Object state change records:
BEGIN
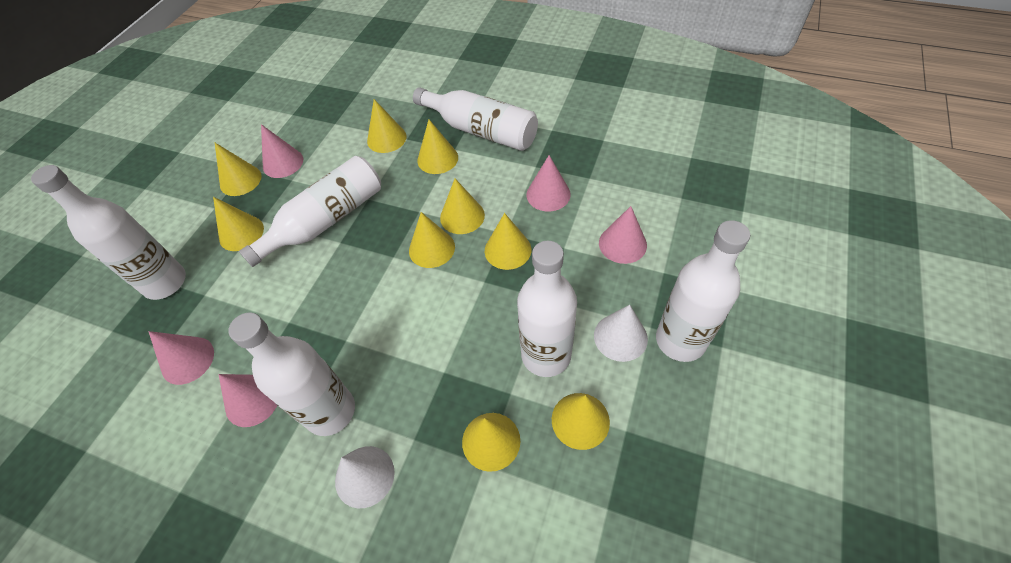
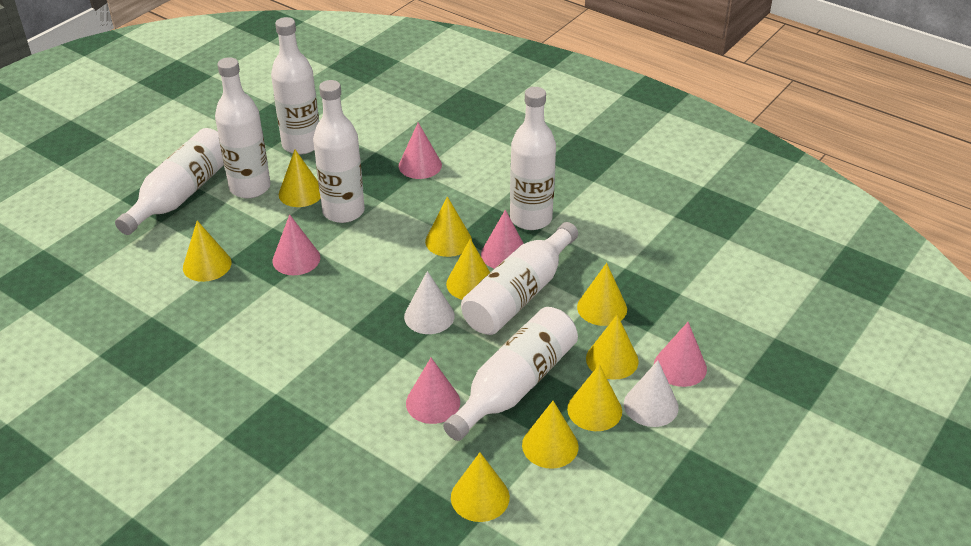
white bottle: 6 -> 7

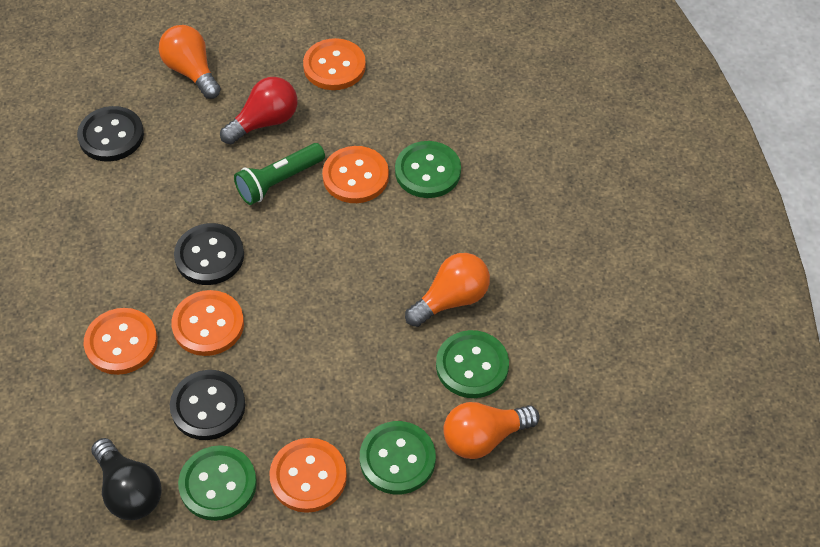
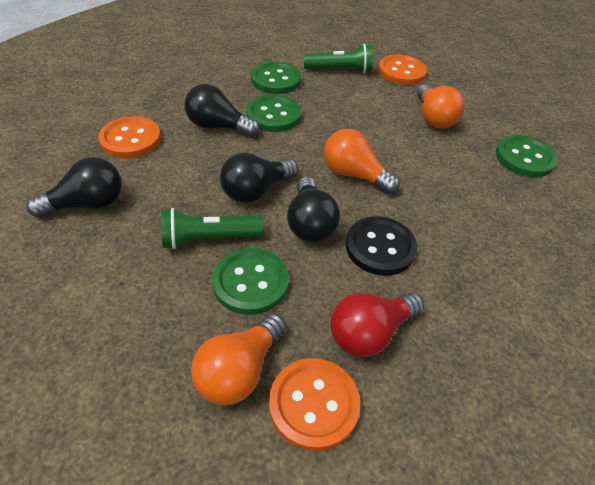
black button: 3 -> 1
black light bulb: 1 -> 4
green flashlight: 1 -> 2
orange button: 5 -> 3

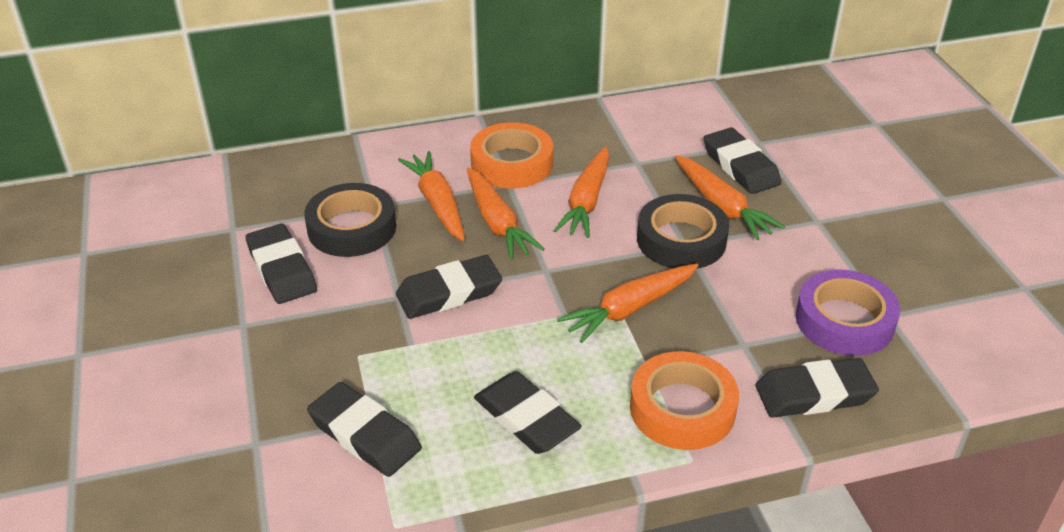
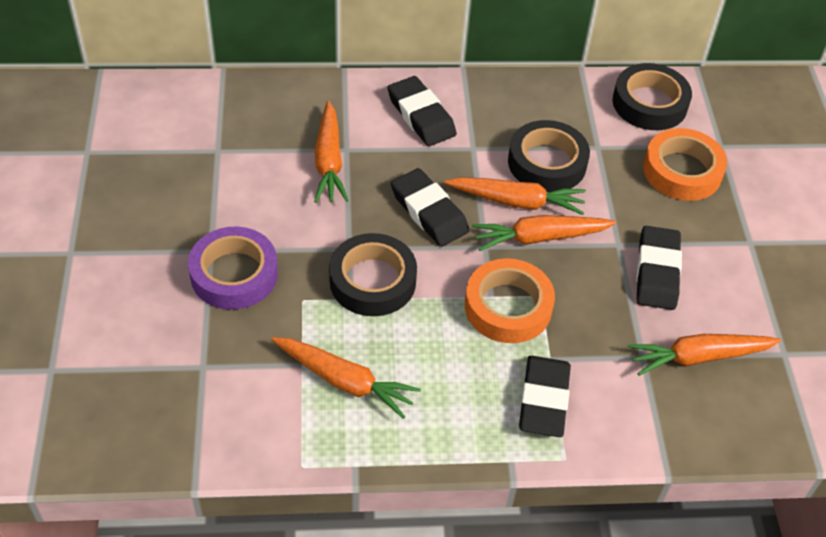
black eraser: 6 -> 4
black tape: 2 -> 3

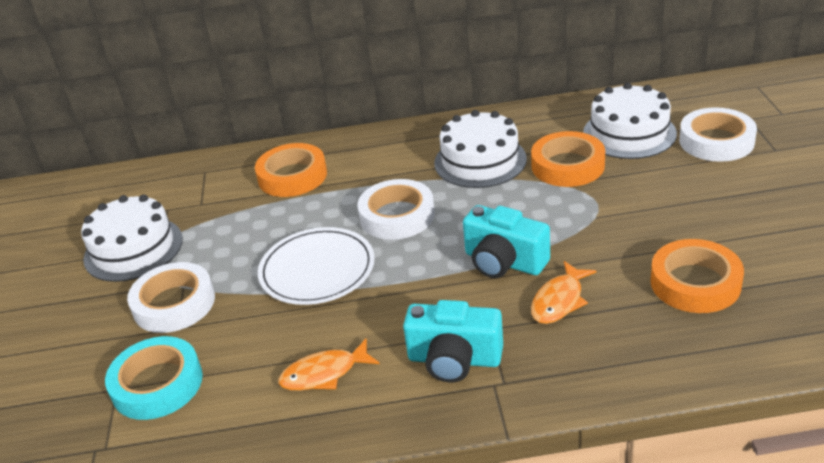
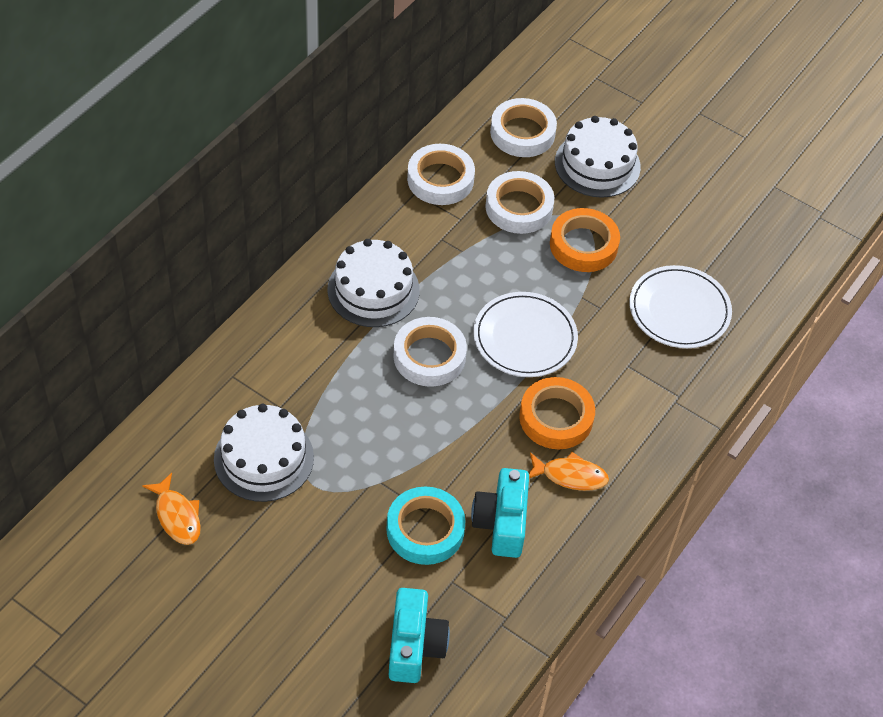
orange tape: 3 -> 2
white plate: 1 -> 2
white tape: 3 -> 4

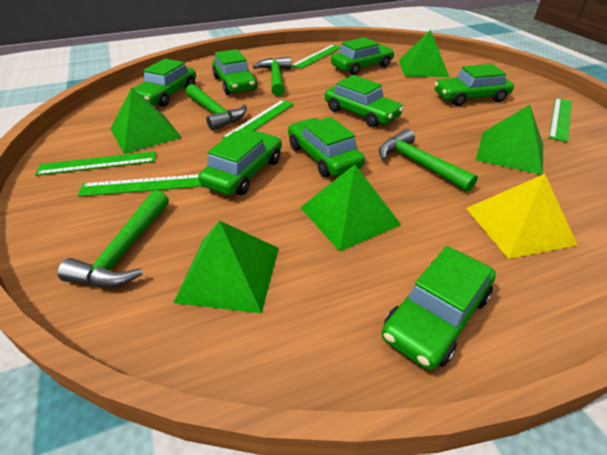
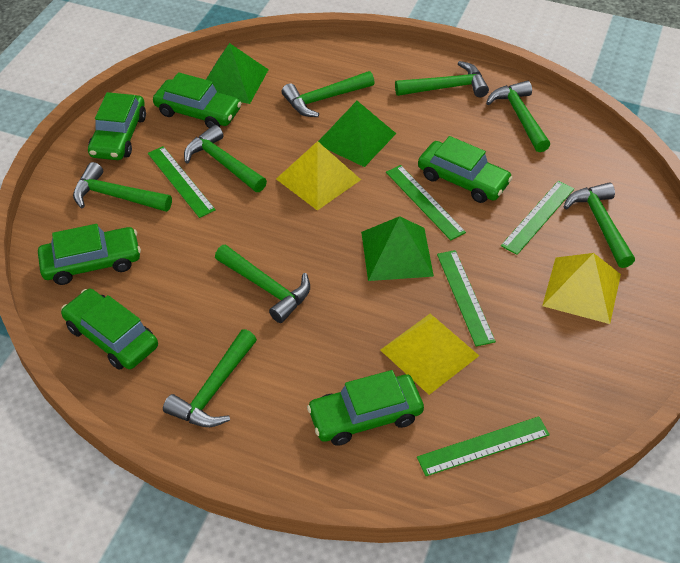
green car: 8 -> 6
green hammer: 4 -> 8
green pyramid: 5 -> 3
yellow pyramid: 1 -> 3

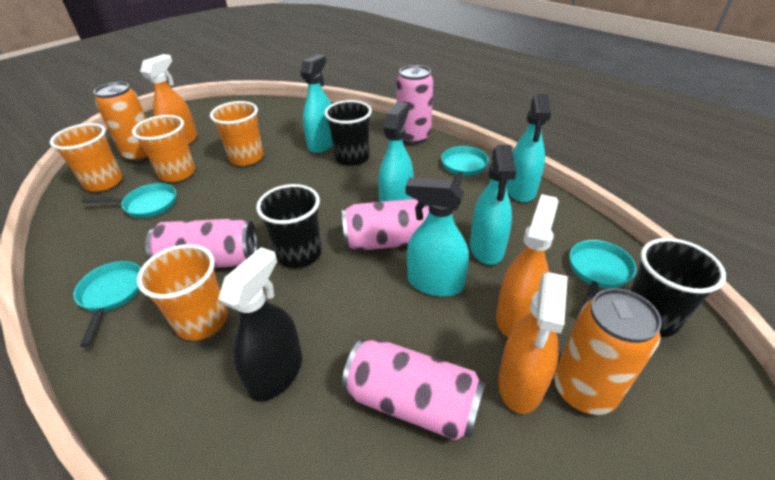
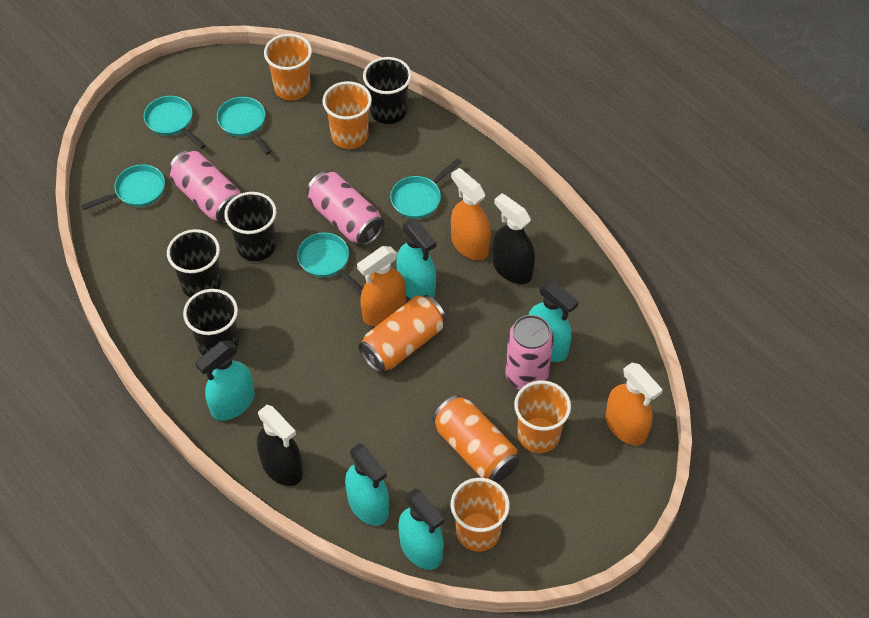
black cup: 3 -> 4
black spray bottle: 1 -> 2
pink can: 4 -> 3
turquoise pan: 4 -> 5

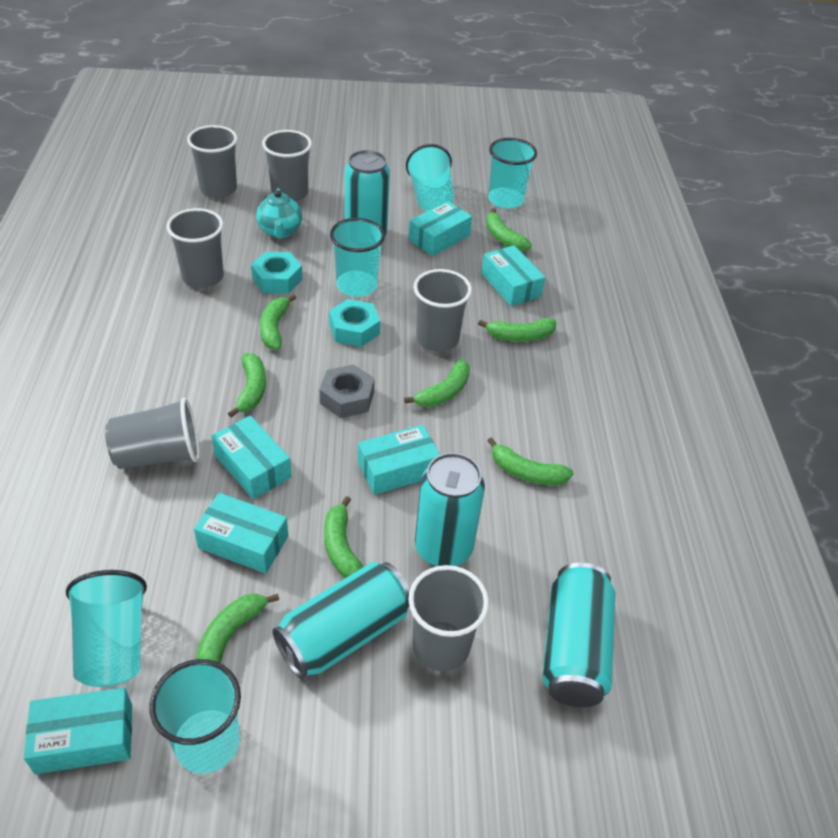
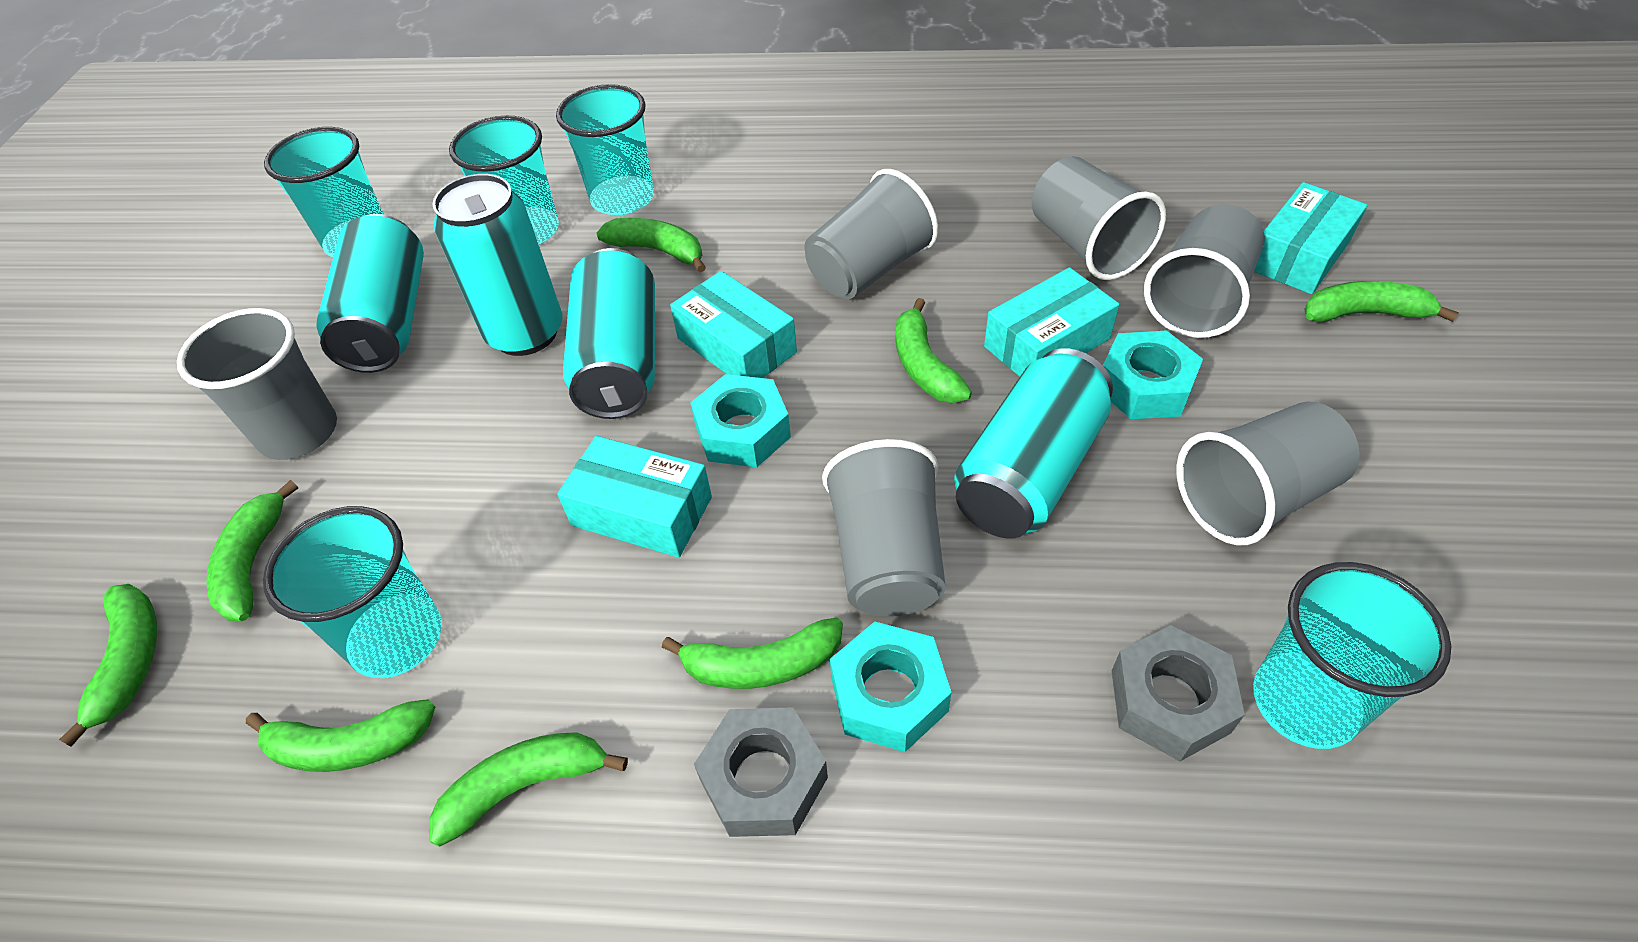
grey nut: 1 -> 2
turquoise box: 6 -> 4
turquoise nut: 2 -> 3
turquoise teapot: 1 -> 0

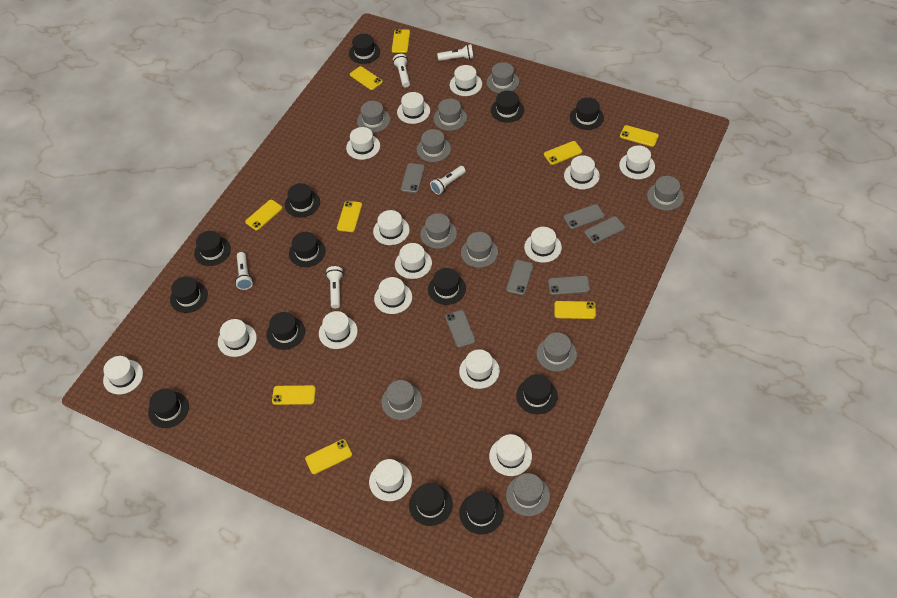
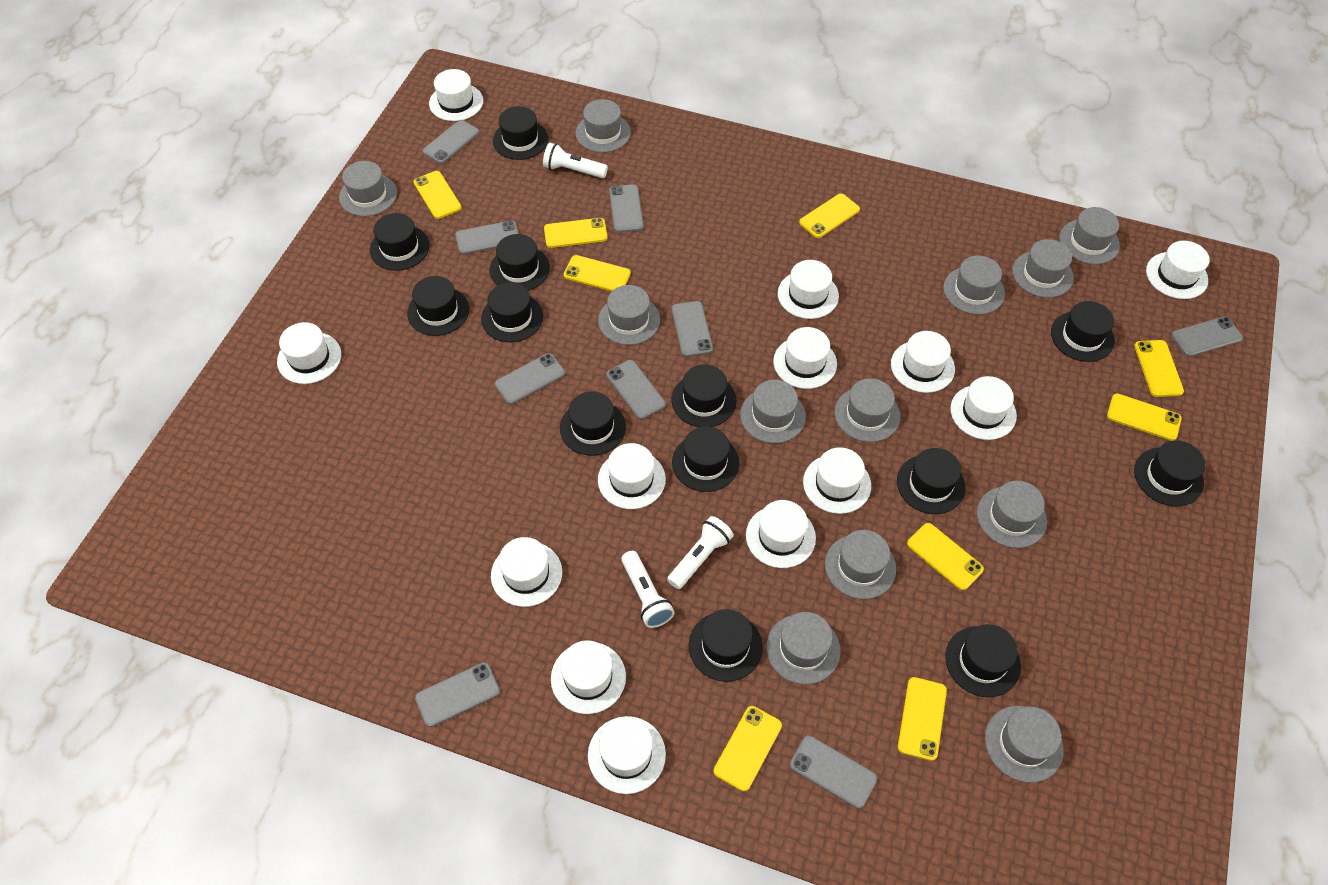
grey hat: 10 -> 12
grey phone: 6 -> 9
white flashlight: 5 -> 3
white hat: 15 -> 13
END
ACTION ITEM: Could you set down every record above exactly as written, leaving out the pictures?

WRITTEN REPLY:
white bottle: 6 -> 7

black button: 3 -> 1
black light bulb: 1 -> 4
green flashlight: 1 -> 2
orange button: 5 -> 3

black eraser: 6 -> 4
black tape: 2 -> 3

orange tape: 3 -> 2
white plate: 1 -> 2
white tape: 3 -> 4

green car: 8 -> 6
green hammer: 4 -> 8
green pyramid: 5 -> 3
yellow pyramid: 1 -> 3

black cup: 3 -> 4
black spray bottle: 1 -> 2
pink can: 4 -> 3
turquoise pan: 4 -> 5

grey nut: 1 -> 2
turquoise box: 6 -> 4
turquoise nut: 2 -> 3
turquoise teapot: 1 -> 0

grey hat: 10 -> 12
grey phone: 6 -> 9
white flashlight: 5 -> 3
white hat: 15 -> 13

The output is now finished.